— Brief —
In the entries below, find the line with "Someone rotated the turquoise_zidiladex" and the line with "Someone carried the yellow_golemavi"; give again those lines and every line between them, exactly.

[Working data Boundary: Start]

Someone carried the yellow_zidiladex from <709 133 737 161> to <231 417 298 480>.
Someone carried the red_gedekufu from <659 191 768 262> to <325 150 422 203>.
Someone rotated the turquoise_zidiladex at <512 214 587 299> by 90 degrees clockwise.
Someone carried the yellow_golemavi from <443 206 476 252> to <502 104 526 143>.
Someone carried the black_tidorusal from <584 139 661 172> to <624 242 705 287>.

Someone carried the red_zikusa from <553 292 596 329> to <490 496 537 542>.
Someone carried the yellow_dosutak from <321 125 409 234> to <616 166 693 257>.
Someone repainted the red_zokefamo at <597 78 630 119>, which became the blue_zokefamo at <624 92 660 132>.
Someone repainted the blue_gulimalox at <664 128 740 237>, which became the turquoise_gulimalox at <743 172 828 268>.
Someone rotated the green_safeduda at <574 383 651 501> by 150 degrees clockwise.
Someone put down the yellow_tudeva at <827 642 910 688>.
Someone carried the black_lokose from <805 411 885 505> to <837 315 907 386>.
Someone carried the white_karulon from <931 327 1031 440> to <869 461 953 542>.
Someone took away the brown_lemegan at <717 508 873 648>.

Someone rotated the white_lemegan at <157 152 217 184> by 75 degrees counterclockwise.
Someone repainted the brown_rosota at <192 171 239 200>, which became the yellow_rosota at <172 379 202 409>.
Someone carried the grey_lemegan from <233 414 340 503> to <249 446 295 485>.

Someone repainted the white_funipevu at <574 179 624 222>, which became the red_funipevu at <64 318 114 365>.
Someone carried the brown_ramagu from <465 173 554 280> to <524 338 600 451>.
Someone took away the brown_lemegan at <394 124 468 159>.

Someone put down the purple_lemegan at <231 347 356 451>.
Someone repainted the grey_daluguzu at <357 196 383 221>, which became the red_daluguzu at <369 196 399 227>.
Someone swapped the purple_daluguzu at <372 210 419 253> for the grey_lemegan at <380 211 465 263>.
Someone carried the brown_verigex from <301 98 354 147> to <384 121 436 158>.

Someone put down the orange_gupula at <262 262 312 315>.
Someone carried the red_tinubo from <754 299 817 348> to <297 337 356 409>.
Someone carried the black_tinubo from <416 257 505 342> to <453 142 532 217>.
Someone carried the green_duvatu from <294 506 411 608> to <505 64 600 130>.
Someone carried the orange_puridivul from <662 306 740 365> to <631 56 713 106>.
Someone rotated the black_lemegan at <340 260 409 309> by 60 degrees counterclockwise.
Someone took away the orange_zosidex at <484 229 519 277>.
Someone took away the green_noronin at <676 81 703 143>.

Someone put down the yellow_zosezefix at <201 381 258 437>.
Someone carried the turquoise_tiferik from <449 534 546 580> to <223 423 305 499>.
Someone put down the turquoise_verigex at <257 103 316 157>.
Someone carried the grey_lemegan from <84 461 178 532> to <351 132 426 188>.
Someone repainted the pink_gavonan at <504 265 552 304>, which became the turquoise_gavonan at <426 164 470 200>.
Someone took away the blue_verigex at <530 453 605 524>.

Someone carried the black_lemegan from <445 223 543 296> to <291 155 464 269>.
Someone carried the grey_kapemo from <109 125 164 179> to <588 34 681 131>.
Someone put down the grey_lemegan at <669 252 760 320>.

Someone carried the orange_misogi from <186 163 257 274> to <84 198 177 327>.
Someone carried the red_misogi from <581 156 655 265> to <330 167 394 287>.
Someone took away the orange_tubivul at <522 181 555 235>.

[Working data Boundary: End]

— Answer section —
Someone rotated the turquoise_zidiladex at <512 214 587 299> by 90 degrees clockwise.
Someone carried the yellow_golemavi from <443 206 476 252> to <502 104 526 143>.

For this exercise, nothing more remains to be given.